• **ASSIGNED TASK**
Produce word for word the lines of the data below running from the one that has "change=relocated; old=blue_fuzekax; first_place=129,265;" to the one that has "change=relocated; old=pink_mulasibo; first_place=425,279;", inclusive, and no others.

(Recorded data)

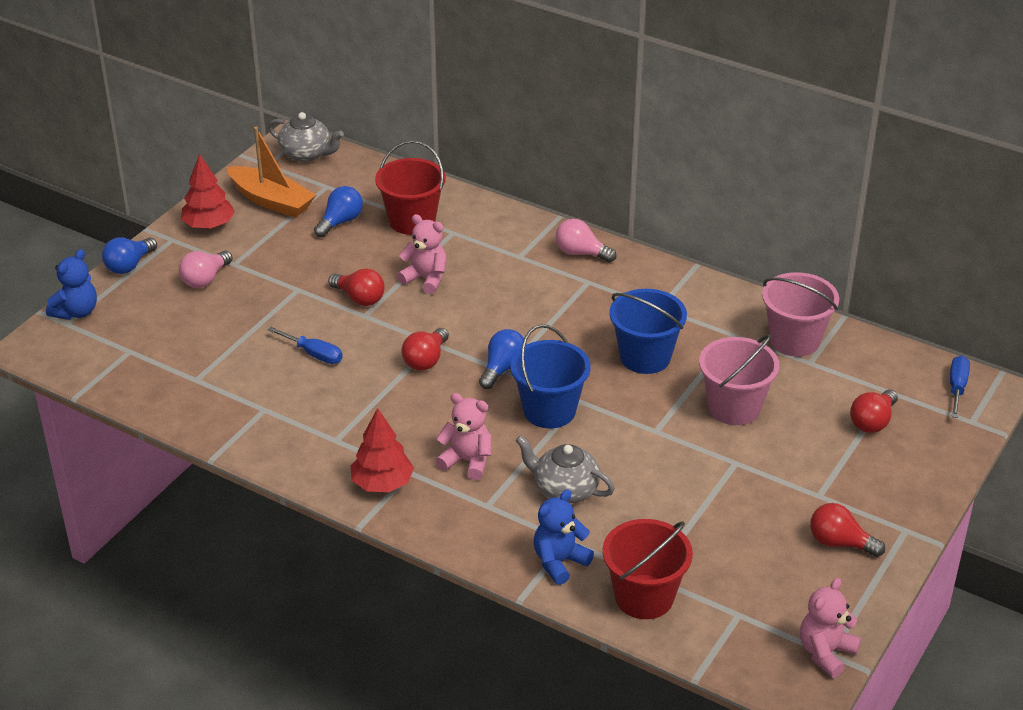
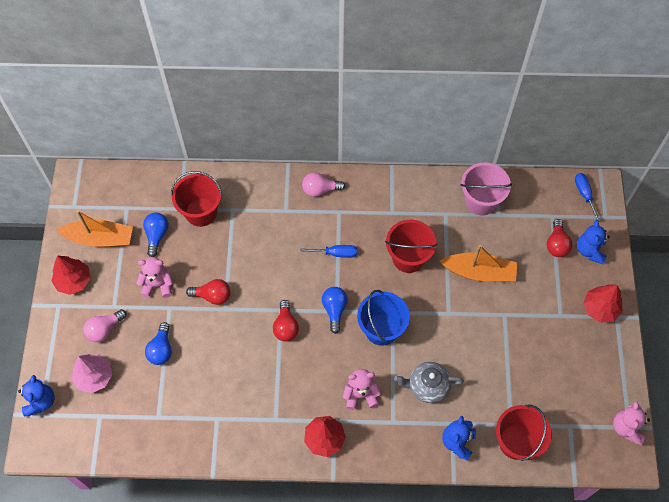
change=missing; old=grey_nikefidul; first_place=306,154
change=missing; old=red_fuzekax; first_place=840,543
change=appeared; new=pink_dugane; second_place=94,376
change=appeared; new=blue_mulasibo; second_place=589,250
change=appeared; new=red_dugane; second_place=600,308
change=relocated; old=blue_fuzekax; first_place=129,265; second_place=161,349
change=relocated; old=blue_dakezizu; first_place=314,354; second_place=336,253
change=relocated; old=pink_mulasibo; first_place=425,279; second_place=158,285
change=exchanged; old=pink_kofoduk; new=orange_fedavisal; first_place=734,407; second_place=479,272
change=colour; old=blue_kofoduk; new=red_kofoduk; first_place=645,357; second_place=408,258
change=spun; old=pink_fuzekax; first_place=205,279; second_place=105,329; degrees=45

• **RESULT**
change=relocated; old=blue_fuzekax; first_place=129,265; second_place=161,349
change=relocated; old=blue_dakezizu; first_place=314,354; second_place=336,253
change=relocated; old=pink_mulasibo; first_place=425,279; second_place=158,285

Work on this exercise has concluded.